═════ Source information ═════
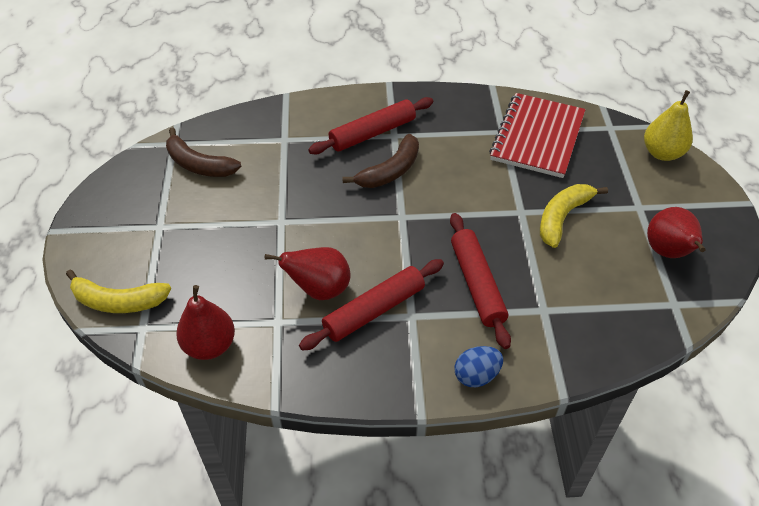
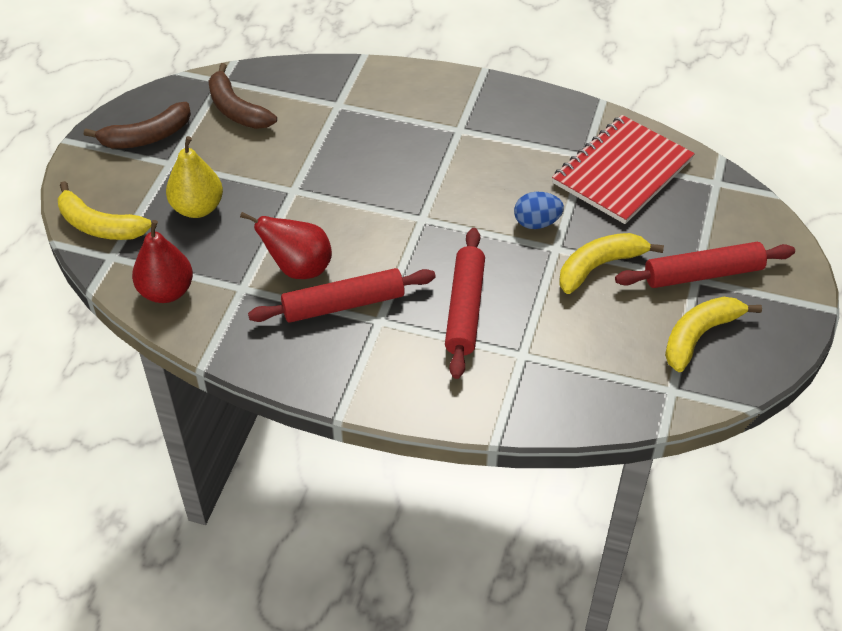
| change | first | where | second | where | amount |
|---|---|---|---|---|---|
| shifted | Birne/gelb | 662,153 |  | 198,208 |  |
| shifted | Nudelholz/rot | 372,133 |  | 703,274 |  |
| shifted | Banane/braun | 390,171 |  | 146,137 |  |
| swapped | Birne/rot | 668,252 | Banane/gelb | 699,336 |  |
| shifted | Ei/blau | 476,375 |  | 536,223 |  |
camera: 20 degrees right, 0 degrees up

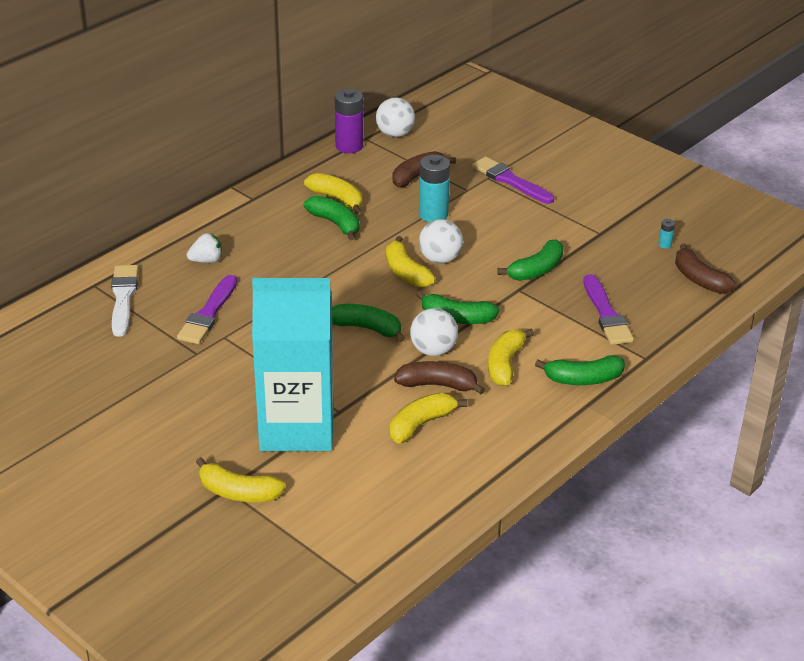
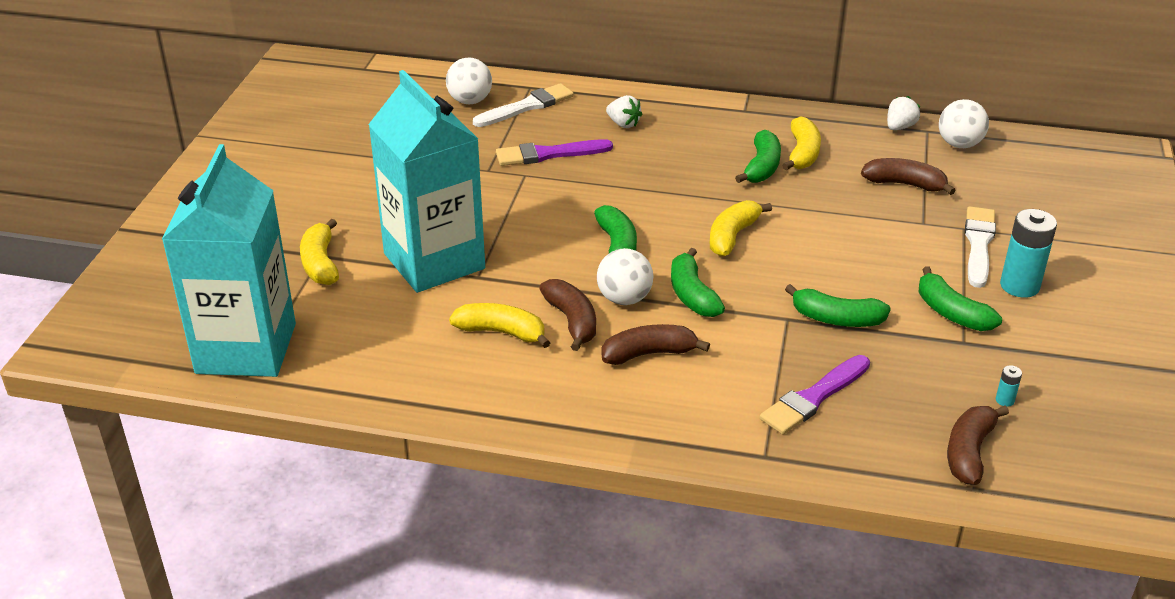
| change | first | where | second | where | amount |
|---|---|---|---|---|---|
| swapped | Batterie/lila | 349,146 | Erdbeere/weiß | 900,127 |  |
| shifted | Batterie/türkis | 433,215 |  | 1019,286 |  |
| repainted | Pinsel/lila | 510,180 | Pinsel/weiß | 978,244 |  |
| shifted | Ball/weiß | 440,259 |  | 470,101 |  |
| repainted | Banane/gelb | 505,364 | Banane/braun | 649,354 |  |
| shifted | Banane/grün | 583,379 |  | 951,313 |  |
| new |  |  | Getränkekarton/türkis | 246,348 |  |
camera: 60 degrees right, 0 degrees up

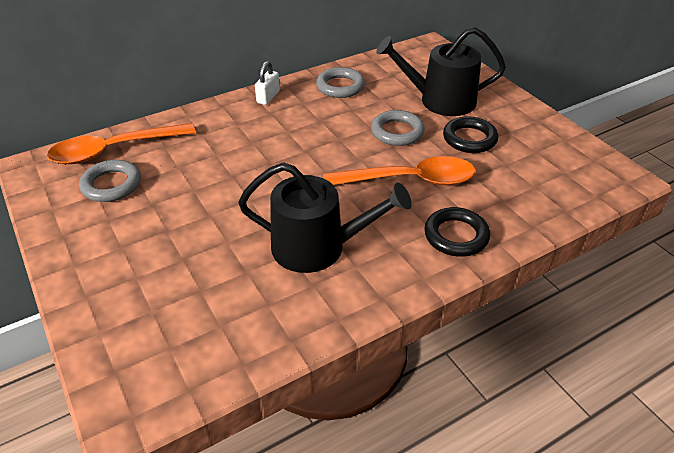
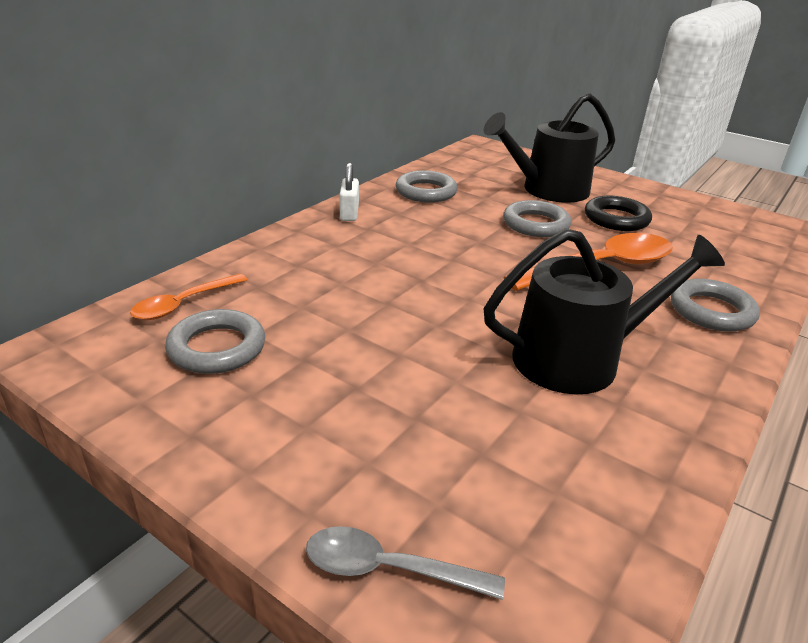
| change | first | where | second | where | amount |
|---|---|---|---|---|---|
| scaled | Löffel/orange | 115,150 |  | 184,304 | x0.56 |
| repainted | Ring/schwarz | 456,236 | Ring/grau | 711,311 |  |
| new |  |  | Löffel/grau | 389,569 |  |
camera: 25 degrees left, 10 degrees down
═════
• [Your assignment]:
Work from the entries above. Set down exactly and only the lines from the line with "shifted | Ball/weiß" to the line with "Löffel/grau | 389,569", both included, and leave the pictures out.

• [Answer box]:
| shifted | Ball/weiß | 440,259 |  | 470,101 |  |
| repainted | Banane/gelb | 505,364 | Banane/braun | 649,354 |  |
| shifted | Banane/grün | 583,379 |  | 951,313 |  |
| new |  |  | Getränkekarton/türkis | 246,348 |  |
camera: 60 degrees right, 0 degrees up

| change | first | where | second | where | amount |
|---|---|---|---|---|---|
| scaled | Löffel/orange | 115,150 |  | 184,304 | x0.56 |
| repainted | Ring/schwarz | 456,236 | Ring/grau | 711,311 |  |
| new |  |  | Löffel/grau | 389,569 |  |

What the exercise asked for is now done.